Task objective
Show all lines from the material that carry the word "orange".

>>>

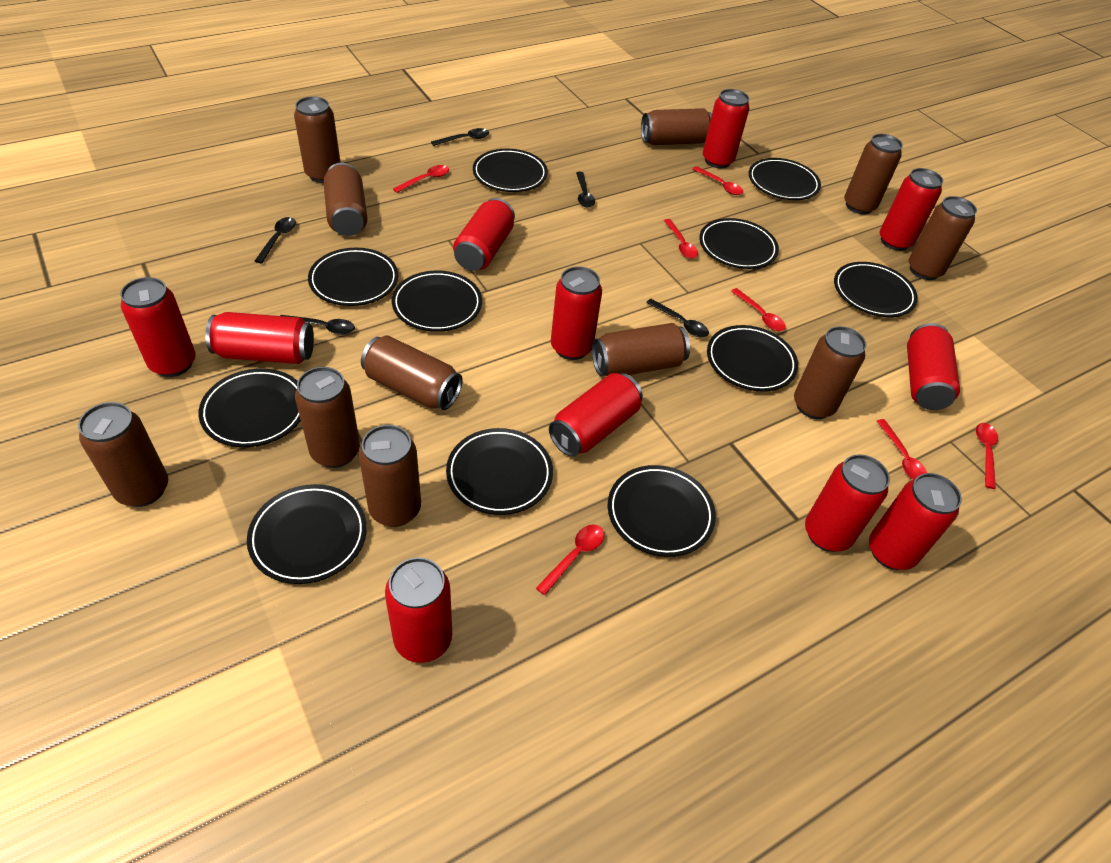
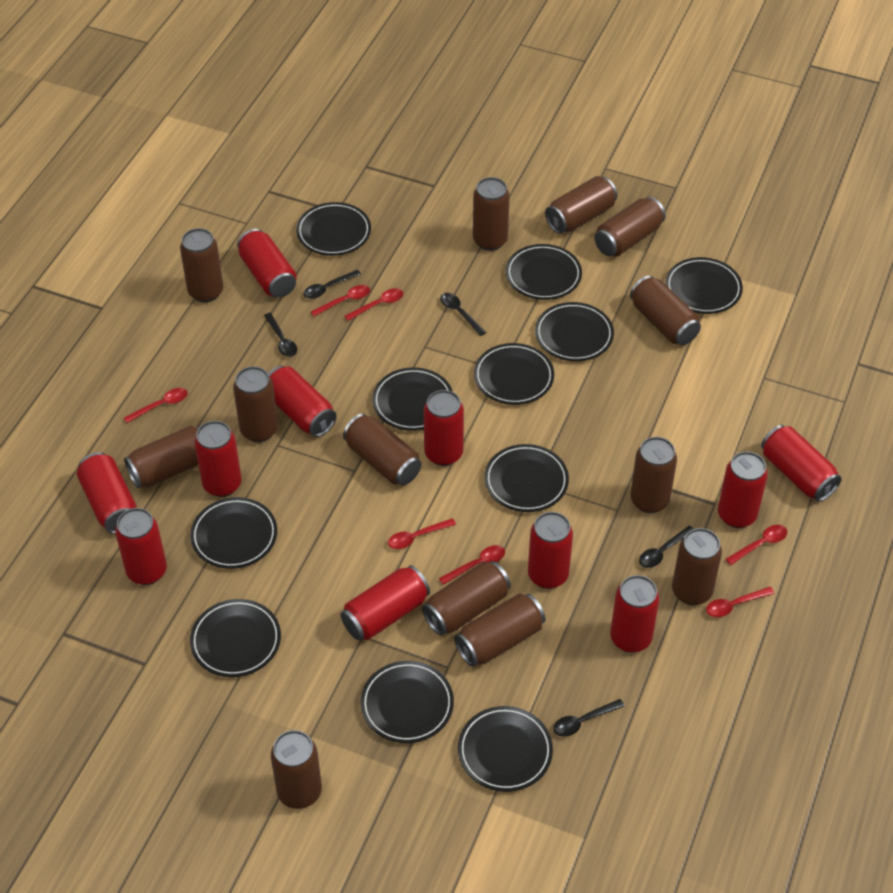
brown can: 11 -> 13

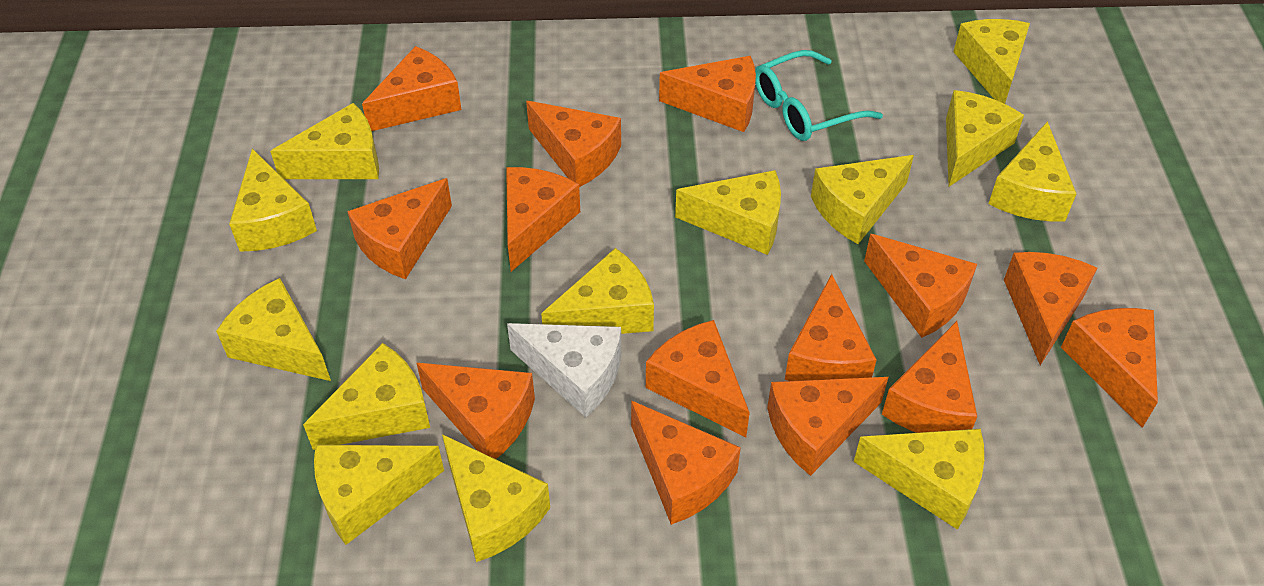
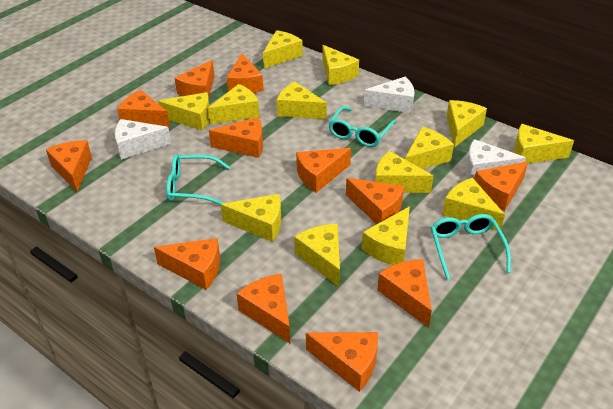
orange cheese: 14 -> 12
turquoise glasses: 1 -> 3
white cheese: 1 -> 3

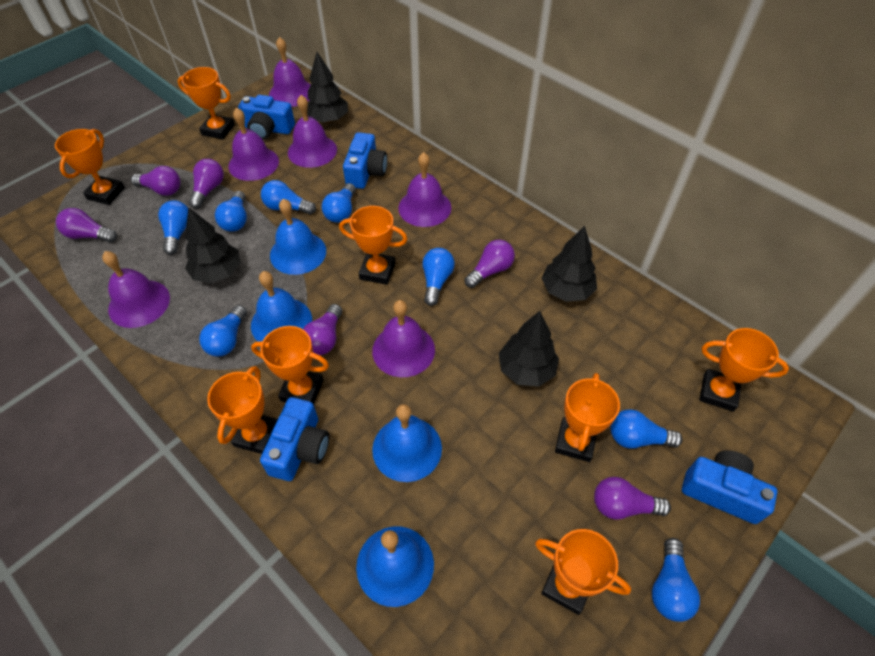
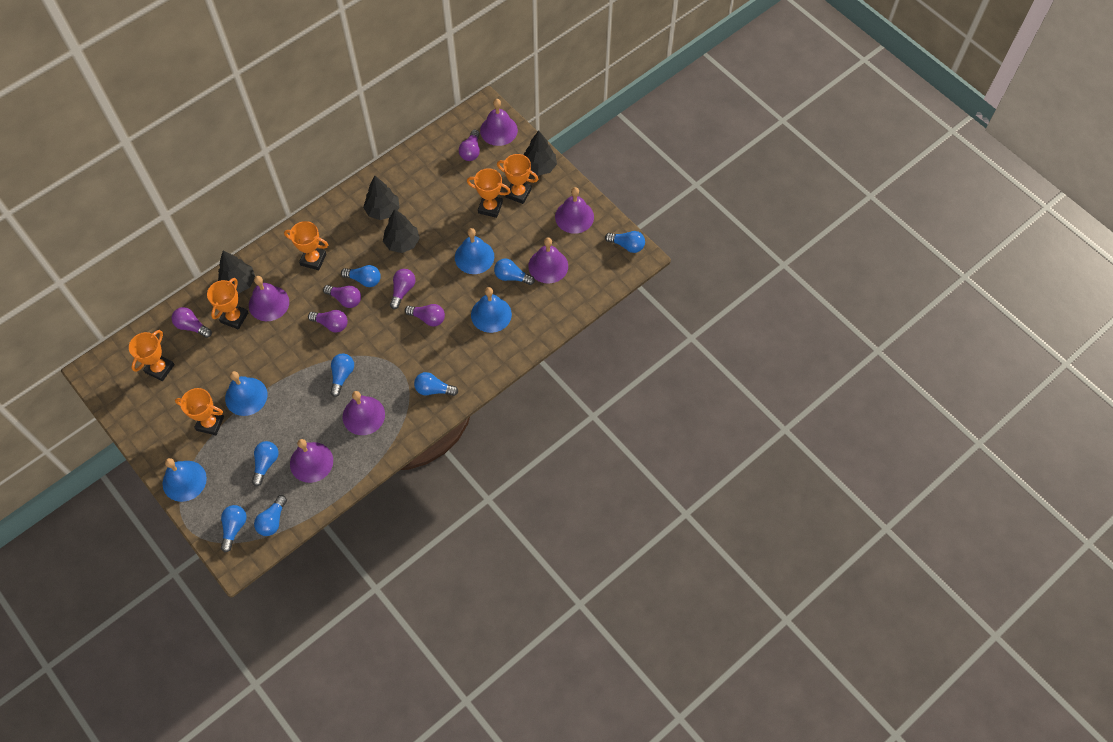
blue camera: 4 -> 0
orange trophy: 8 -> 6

<<<

Your solution
orange cheese: 14 -> 12
orange trophy: 8 -> 6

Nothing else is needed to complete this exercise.